Saved data entries:

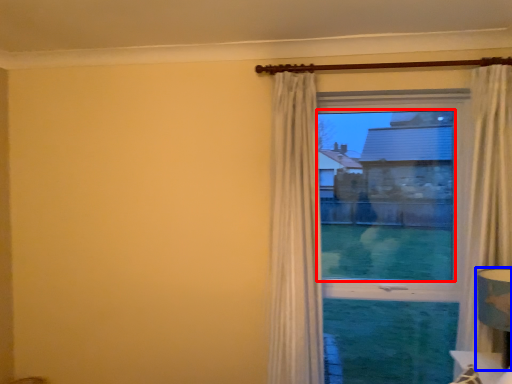
Question: Which object appears closest to the camera in this image, window screen (highlighted by a red box) or table lamp (highlighted by a blue box)?

Choices:
 (A) window screen
 (B) table lamp

Answer: (B)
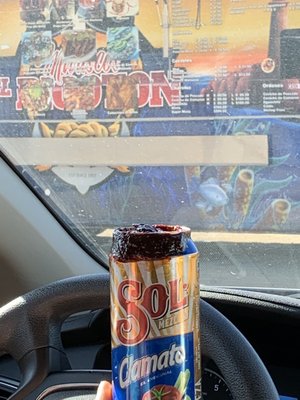
This screenshot has width=300, height=400. I want to click on window, so click(x=279, y=234).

Task objective »
Transcribe every one of the entries above word for word, leaving out the pictures.

Your response »
Question: Which object appears closest to the camera in this image, window screen (highlighted by a red box) or table lamp (highlighted by a blue box)?

Choices:
 (A) window screen
 (B) table lamp

Answer: (B)
This screenshot has width=300, height=400. I want to click on window, so click(x=279, y=234).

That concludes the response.